WHAT IS NEEDED:
Write out, without any change, the lines in the material below that run from the line with "camera: 15 degrees right, 0 degrees up" through the line with "(486, 149) = (825, 222): none -> red heart", both included.

EXCERPTED RECORDS:
···
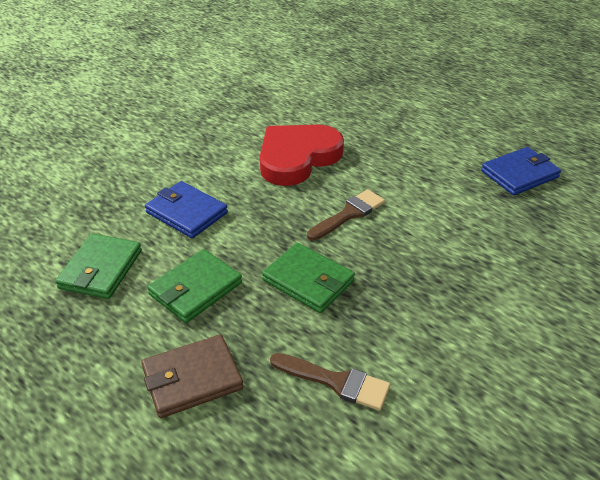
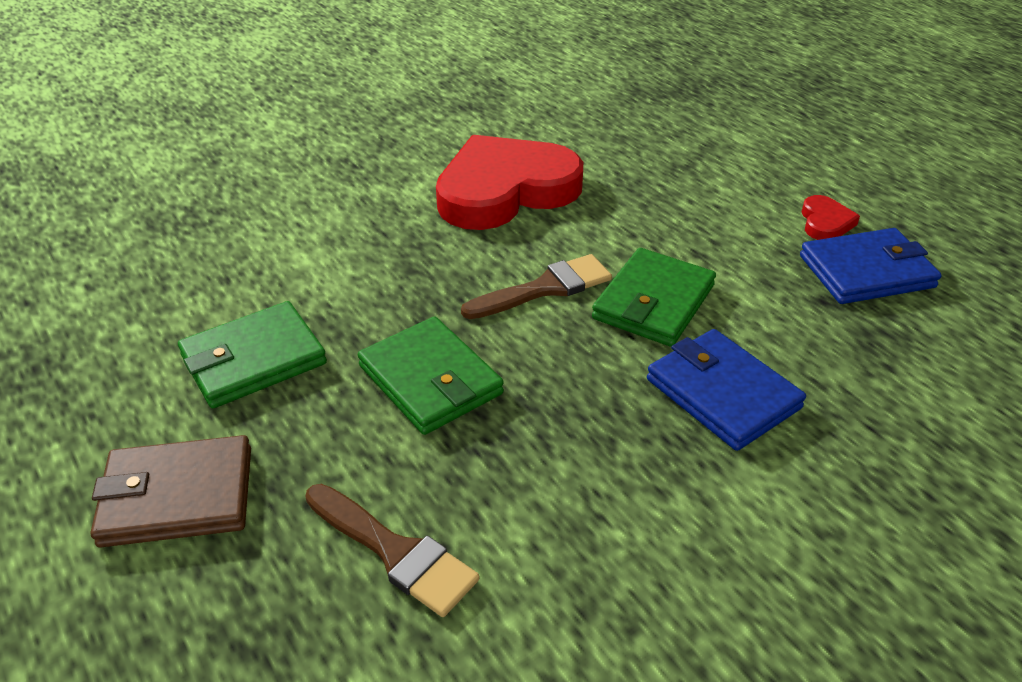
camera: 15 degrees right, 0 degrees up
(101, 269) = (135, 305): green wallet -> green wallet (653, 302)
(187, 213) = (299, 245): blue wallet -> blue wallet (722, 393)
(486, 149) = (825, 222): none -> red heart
···
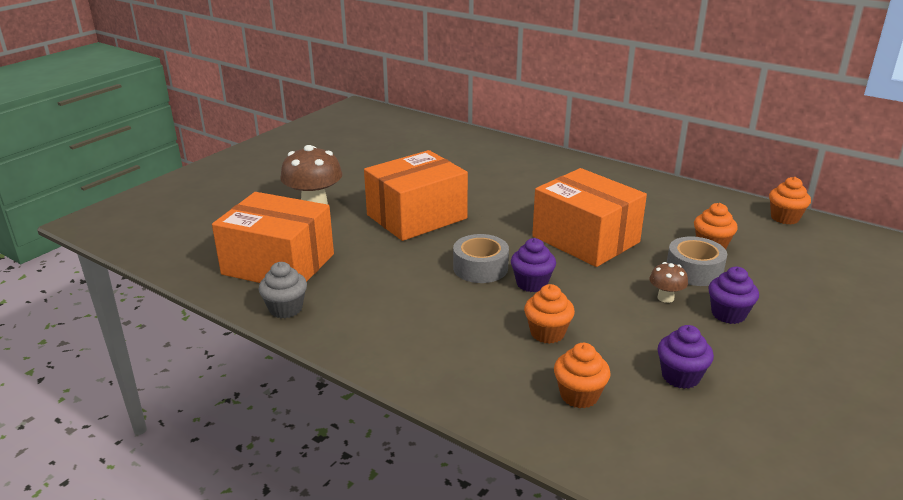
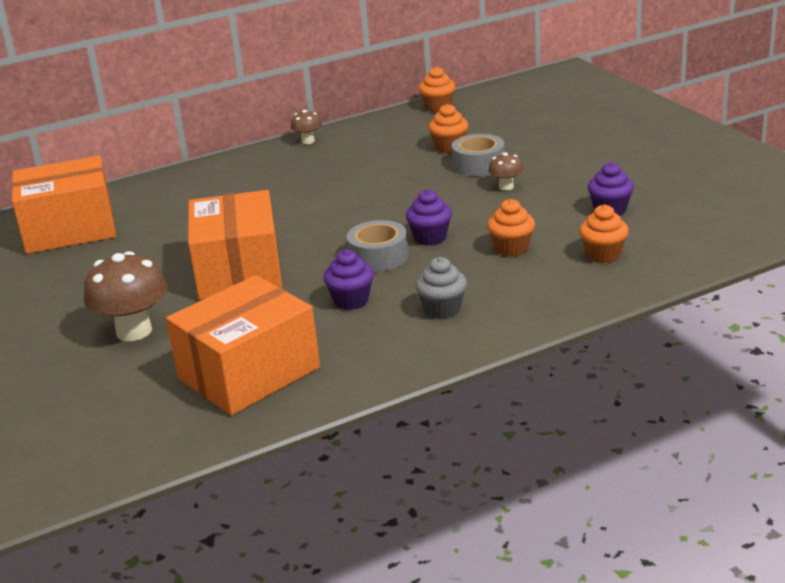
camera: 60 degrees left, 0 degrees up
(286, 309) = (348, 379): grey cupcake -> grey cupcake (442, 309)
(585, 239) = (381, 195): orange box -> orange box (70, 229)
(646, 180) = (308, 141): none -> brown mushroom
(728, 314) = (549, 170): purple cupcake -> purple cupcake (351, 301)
···
EXERCISE RESPONSE:
camera: 15 degrees right, 0 degrees up
(101, 269) = (135, 305): green wallet -> green wallet (653, 302)
(187, 213) = (299, 245): blue wallet -> blue wallet (722, 393)
(486, 149) = (825, 222): none -> red heart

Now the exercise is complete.